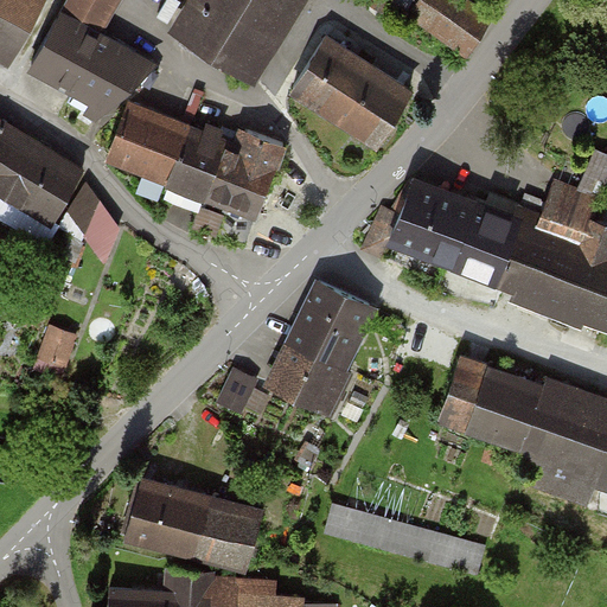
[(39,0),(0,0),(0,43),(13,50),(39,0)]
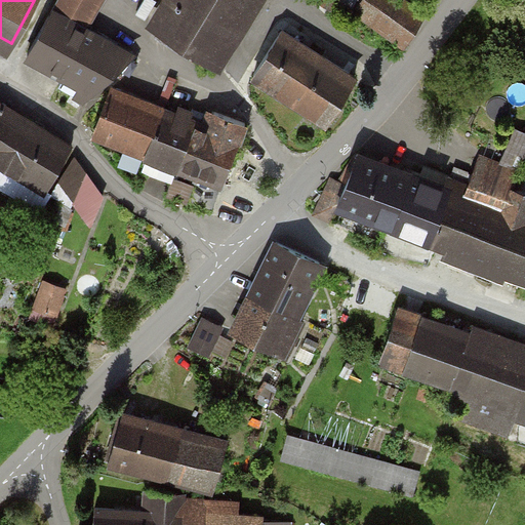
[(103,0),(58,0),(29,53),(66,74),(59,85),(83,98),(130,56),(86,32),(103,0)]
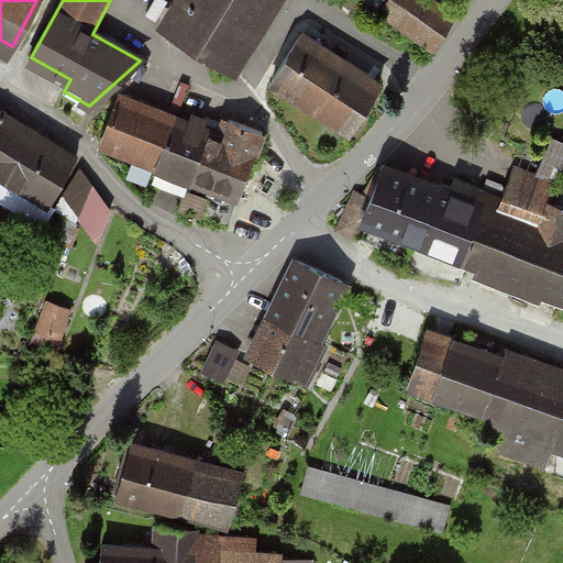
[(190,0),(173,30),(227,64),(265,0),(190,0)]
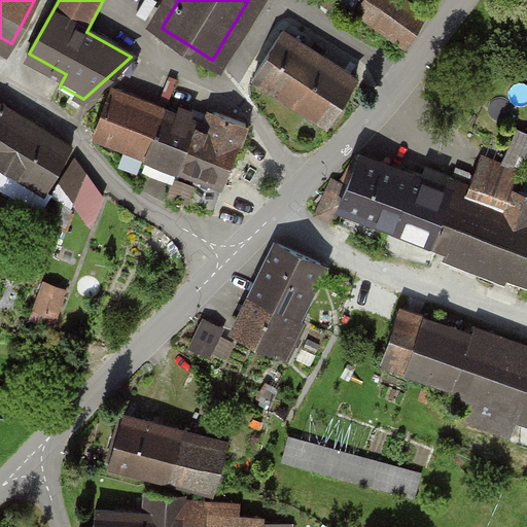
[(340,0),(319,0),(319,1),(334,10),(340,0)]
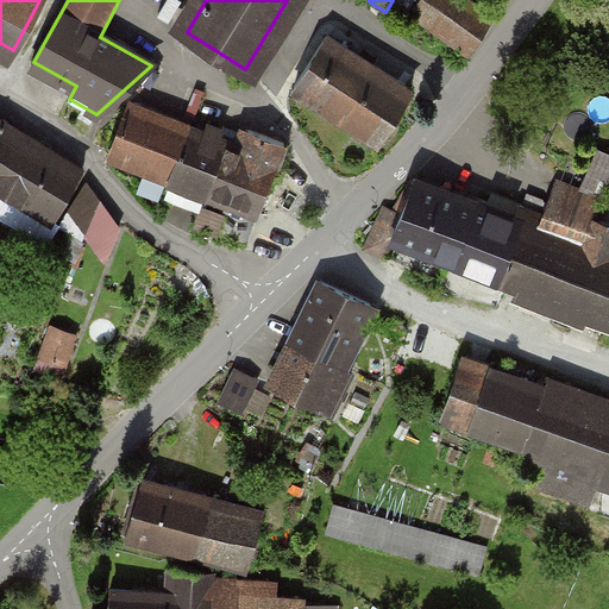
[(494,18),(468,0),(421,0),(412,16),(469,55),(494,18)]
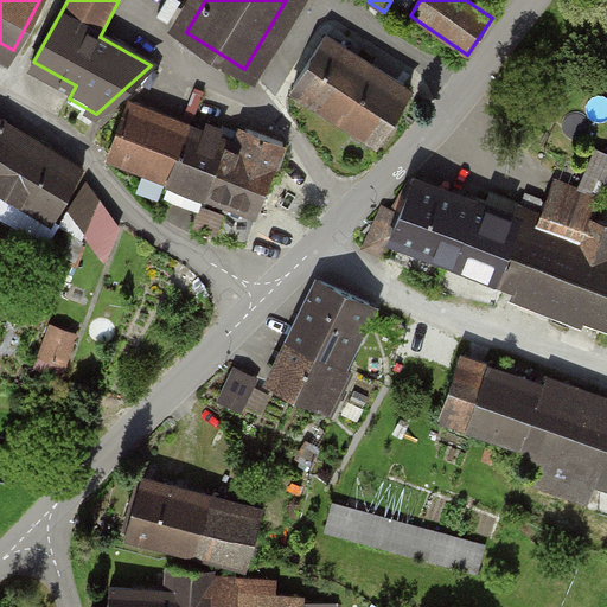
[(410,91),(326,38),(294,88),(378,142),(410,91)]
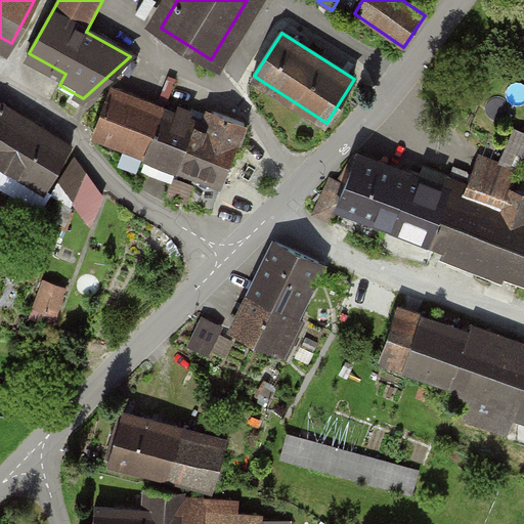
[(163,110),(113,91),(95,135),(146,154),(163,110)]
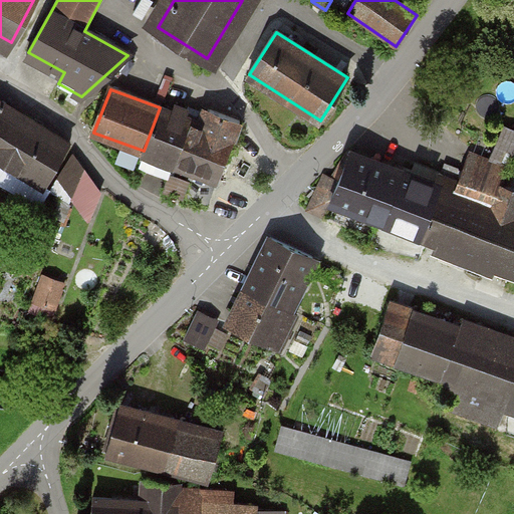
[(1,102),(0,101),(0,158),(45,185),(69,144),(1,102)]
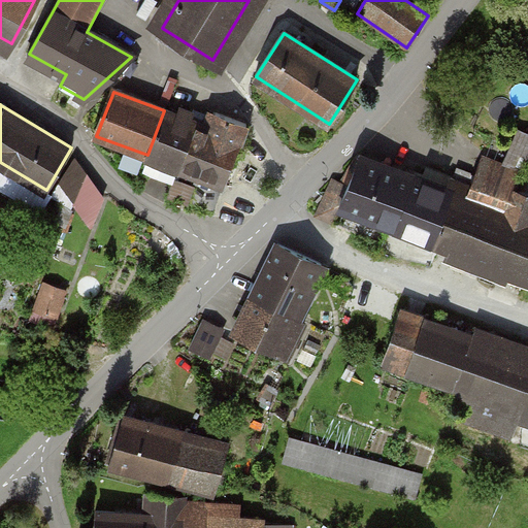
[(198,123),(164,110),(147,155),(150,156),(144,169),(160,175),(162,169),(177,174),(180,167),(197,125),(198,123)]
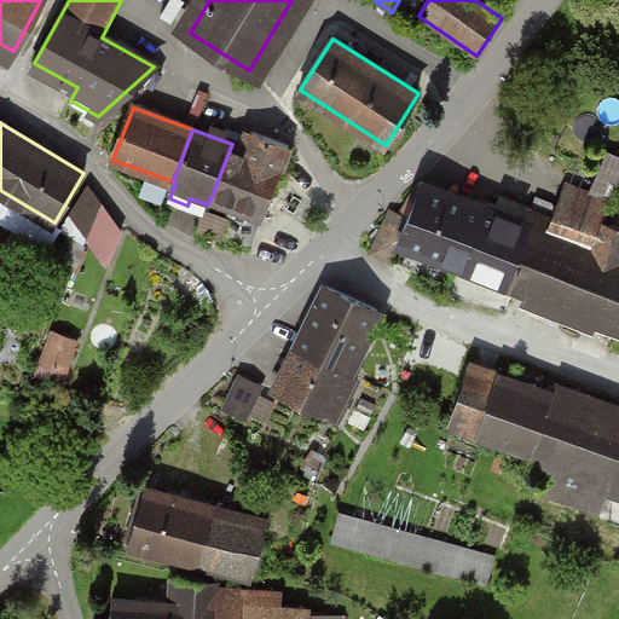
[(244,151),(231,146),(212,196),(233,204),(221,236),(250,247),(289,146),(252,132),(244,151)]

──────────

■ **WORK TO BE COMPLETED**
Please repeat every record above exactly, leaving the pictures out.

■ **SOLVED EXERCISE**
[(39,0),(0,0),(0,43),(13,50),(39,0)]
[(103,0),(58,0),(29,53),(66,74),(59,85),(83,98),(130,56),(86,32),(103,0)]
[(190,0),(173,30),(227,64),(265,0),(190,0)]
[(340,0),(319,0),(319,1),(334,10),(340,0)]
[(494,18),(468,0),(421,0),(412,16),(469,55),(494,18)]
[(410,91),(326,38),(294,88),(378,142),(410,91)]
[(163,110),(113,91),(95,135),(146,154),(163,110)]
[(1,102),(0,101),(0,158),(45,185),(69,144),(1,102)]
[(198,123),(164,110),(147,155),(150,156),(144,169),(160,175),(162,169),(177,174),(180,167),(197,125),(198,123)]
[(244,151),(231,146),(212,196),(233,204),(221,236),(250,247),(289,146),(252,132),(244,151)]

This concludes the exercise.